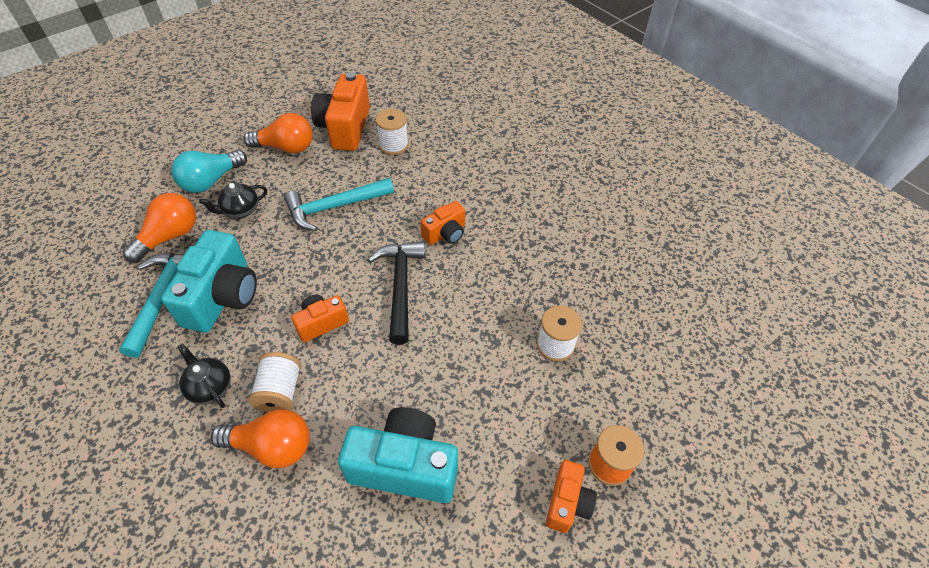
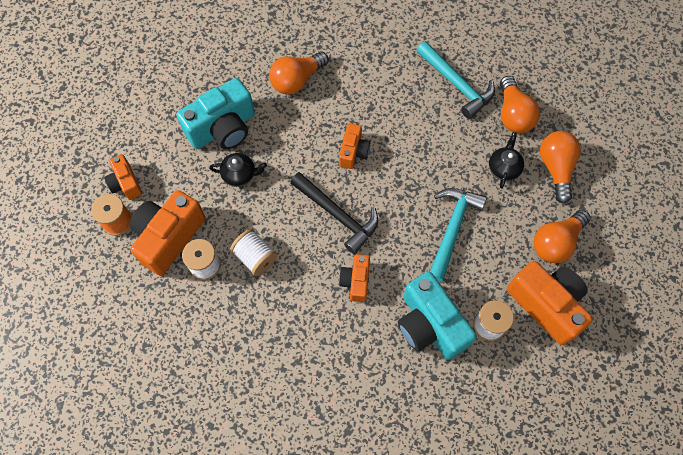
camera: 135 degrees right, 15 degrees up
(210, 387) = (363, 74): black teapot -> black teapot (240, 175)
(211, 181) = (556, 168): turquoise light bulb -> orange light bulb
(222, 297) = (427, 114): turquoise camera -> turquoise camera (430, 325)
(280, 391) = (326, 103): white spool -> white spool (255, 257)
(568, 399) = (169, 237): none -> orange camera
---*---
Everything from the line containing "(211, 181) = (556, 168): turquoise" to the last line of the entries above should be quoted exactly, and only that.

**Response to this task**
(211, 181) = (556, 168): turquoise light bulb -> orange light bulb
(222, 297) = (427, 114): turquoise camera -> turquoise camera (430, 325)
(280, 391) = (326, 103): white spool -> white spool (255, 257)
(568, 399) = (169, 237): none -> orange camera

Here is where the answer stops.